__Extracted data__:
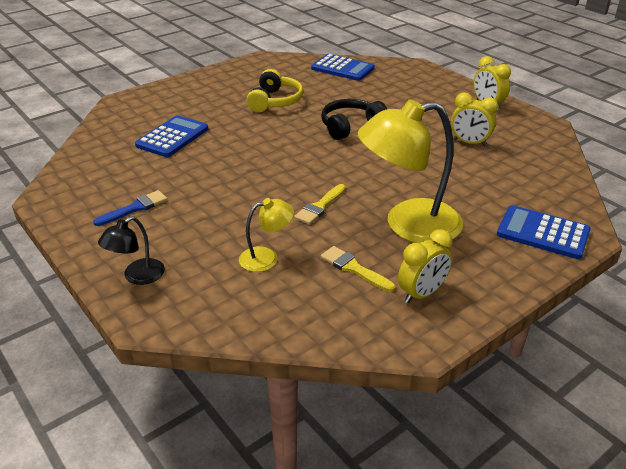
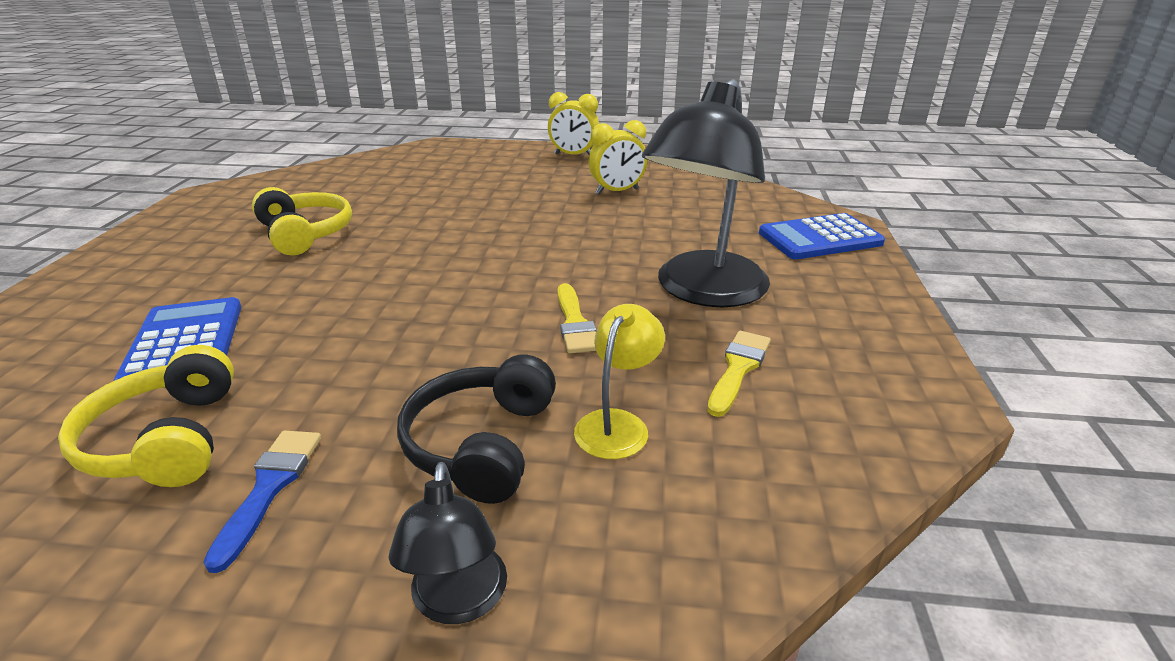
camera: 45 degrees left, 5 degrees down
(128, 174) = (166, 440): none -> yellow headphones
(342, 68) = (348, 172): blue calculator -> none
(350, 126) = (461, 224): black headphones -> black headphones (482, 444)
(354, 268) = (738, 369): yellow brush -> yellow brush turned 120 degrees clockwise
(408, 225) = (703, 291): yellow lamp -> black lamp
(422, 293) = (844, 352): yellow clock -> none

__What you need to do__: The lines from the one holding "(128, 174) = (166, 440): none" to the end of the entries are to be repeated exactly, with both ends included and nothing else.

__Your solution__:
(128, 174) = (166, 440): none -> yellow headphones
(342, 68) = (348, 172): blue calculator -> none
(350, 126) = (461, 224): black headphones -> black headphones (482, 444)
(354, 268) = (738, 369): yellow brush -> yellow brush turned 120 degrees clockwise
(408, 225) = (703, 291): yellow lamp -> black lamp
(422, 293) = (844, 352): yellow clock -> none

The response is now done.